(Your objective)
Give the entries again exactly as they appear, but without the images.

(Stored data)
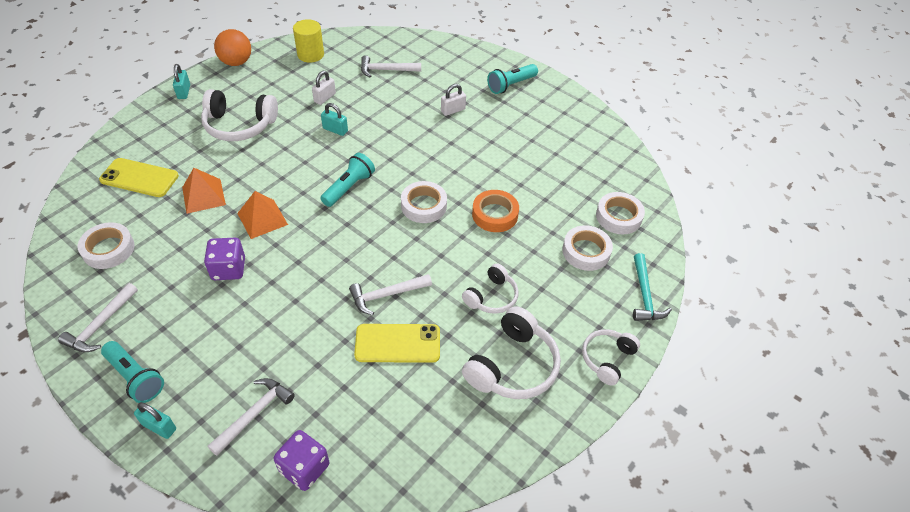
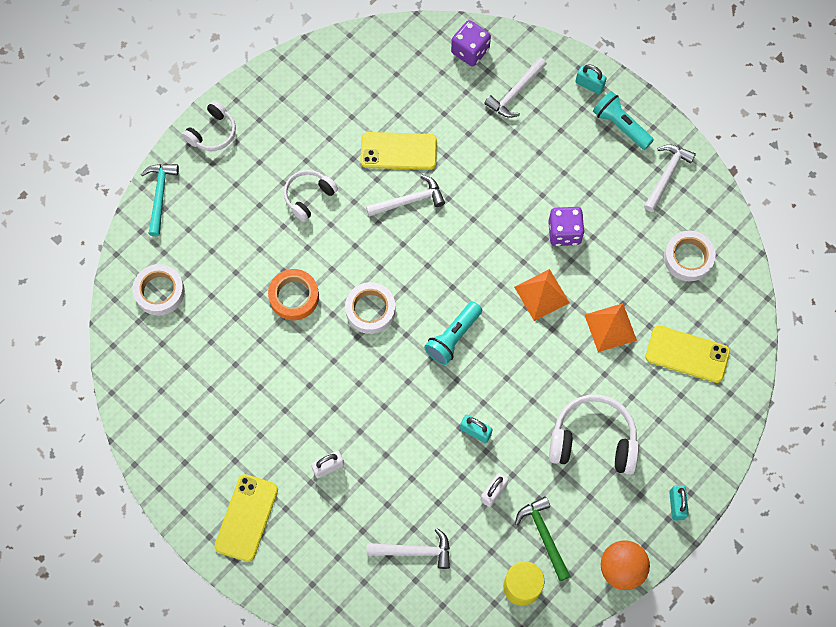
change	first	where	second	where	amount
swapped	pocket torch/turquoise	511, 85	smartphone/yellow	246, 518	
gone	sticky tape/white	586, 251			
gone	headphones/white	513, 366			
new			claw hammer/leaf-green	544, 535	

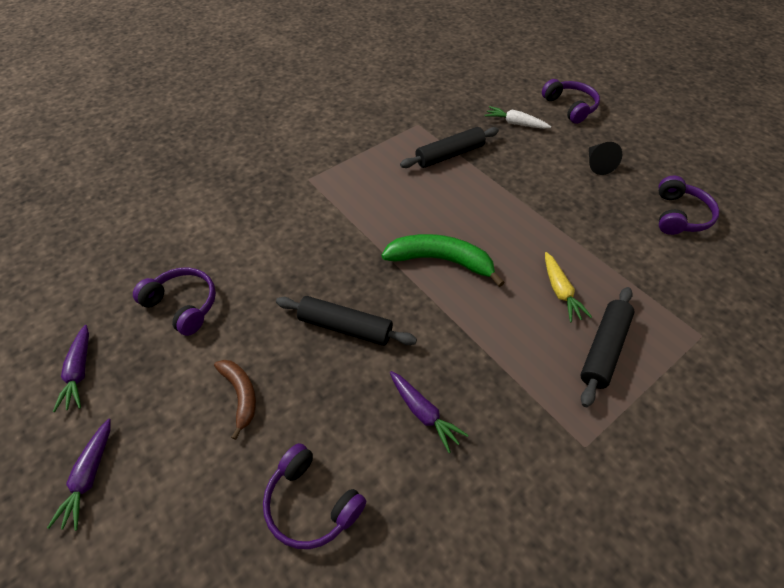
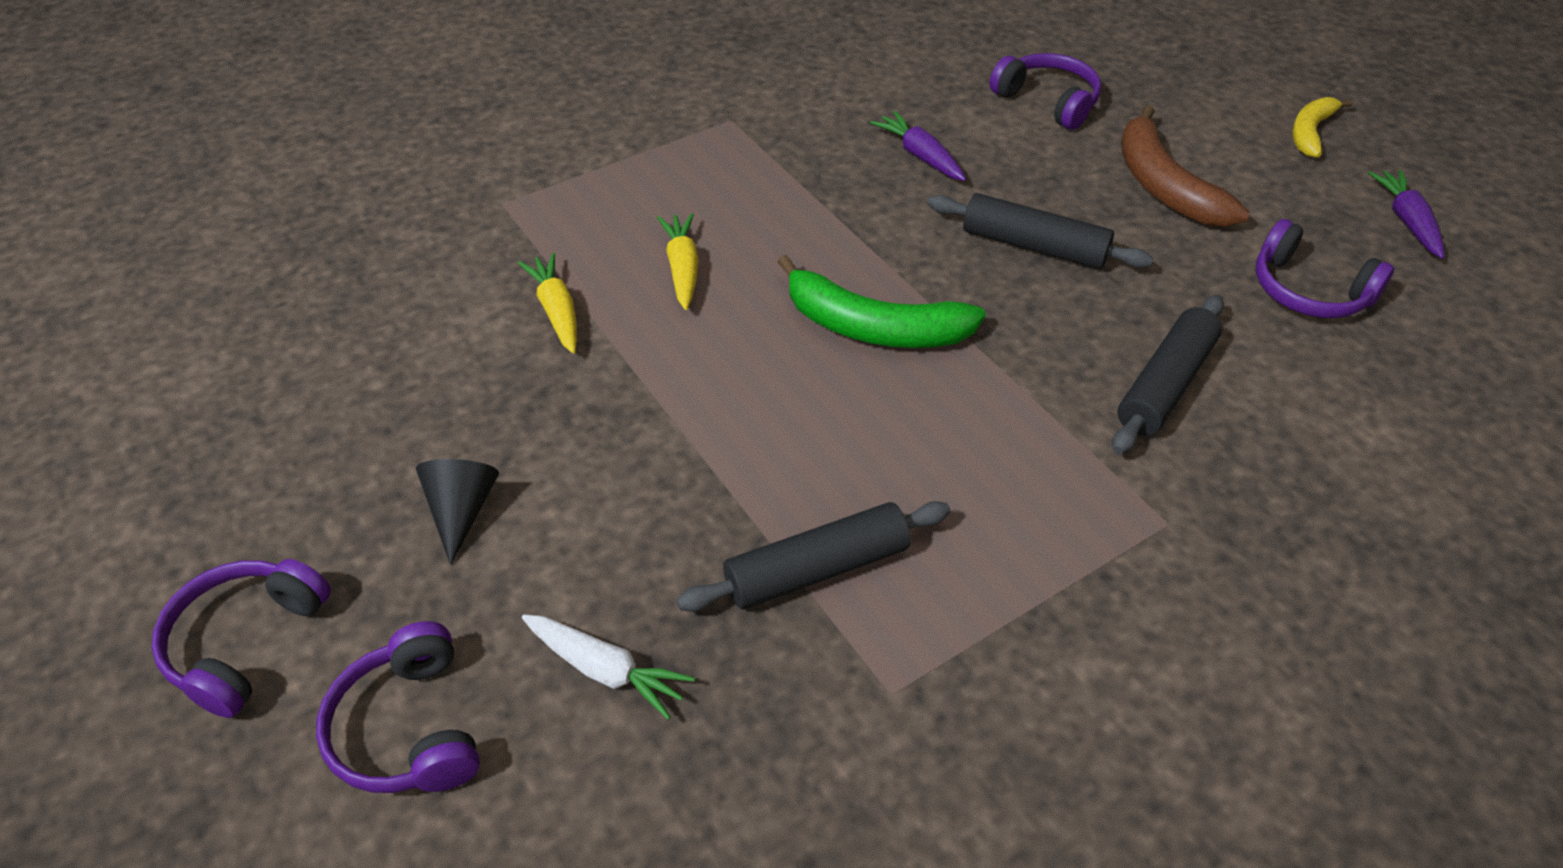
change	first	where	second	where	amount
shifted	headphones/purple	679, 215		245, 642	
shifted	pastry roller/ebony	604, 349		1164, 385	
scaled	banana fruit/brown	240, 394		1164, 186	x1.64
swapped	toy carrot/purple	89, 477	banana fruit/yellow	1310, 132	
new			toy carrot/yellow	556, 311	

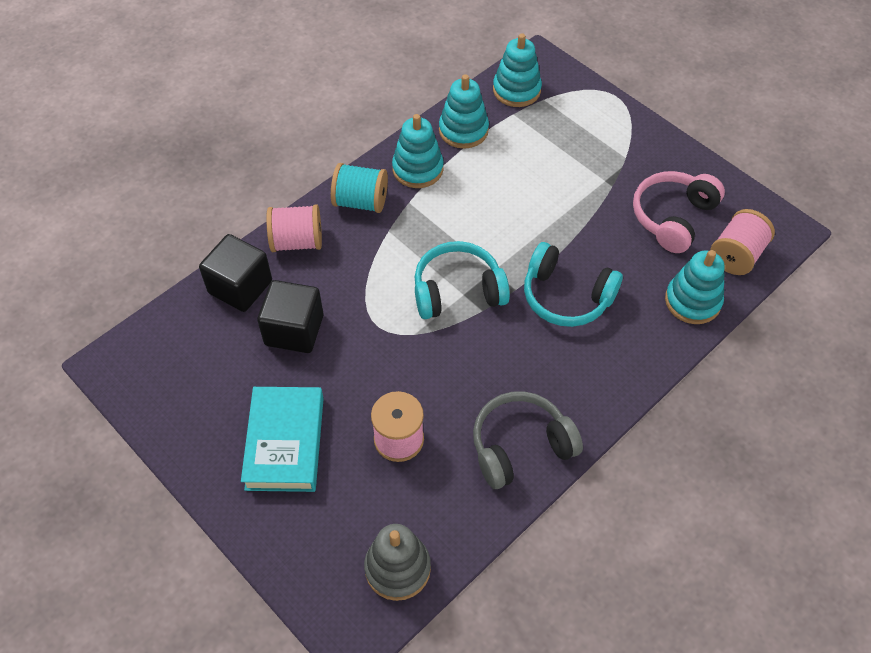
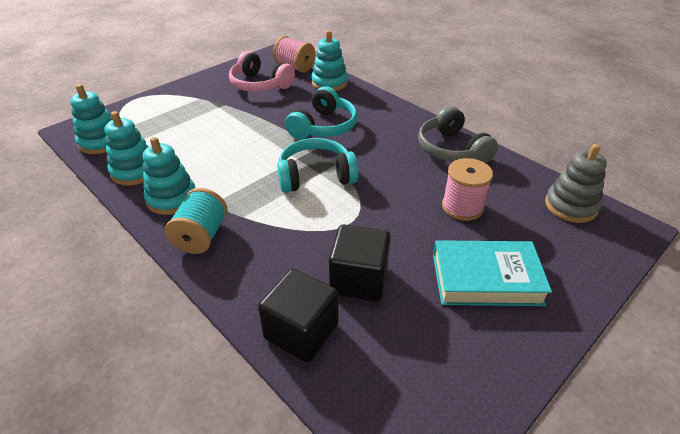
change	first	where	second	where	amount
gone	spool/rose-pink	297, 242			
rotated	headphones/turquoise	457, 291		315, 176	90 degrees clockwise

(Exercise response)
change	first	where	second	where	amount
swapped	pocket torch/turquoise	511, 85	smartphone/yellow	246, 518	
gone	sticky tape/white	586, 251			
gone	headphones/white	513, 366			
new			claw hammer/leaf-green	544, 535	

change	first	where	second	where	amount
shifted	headphones/purple	679, 215		245, 642	
shifted	pastry roller/ebony	604, 349		1164, 385	
scaled	banana fruit/brown	240, 394		1164, 186	x1.64
swapped	toy carrot/purple	89, 477	banana fruit/yellow	1310, 132	
new			toy carrot/yellow	556, 311	

change	first	where	second	where	amount
gone	spool/rose-pink	297, 242			
rotated	headphones/turquoise	457, 291		315, 176	90 degrees clockwise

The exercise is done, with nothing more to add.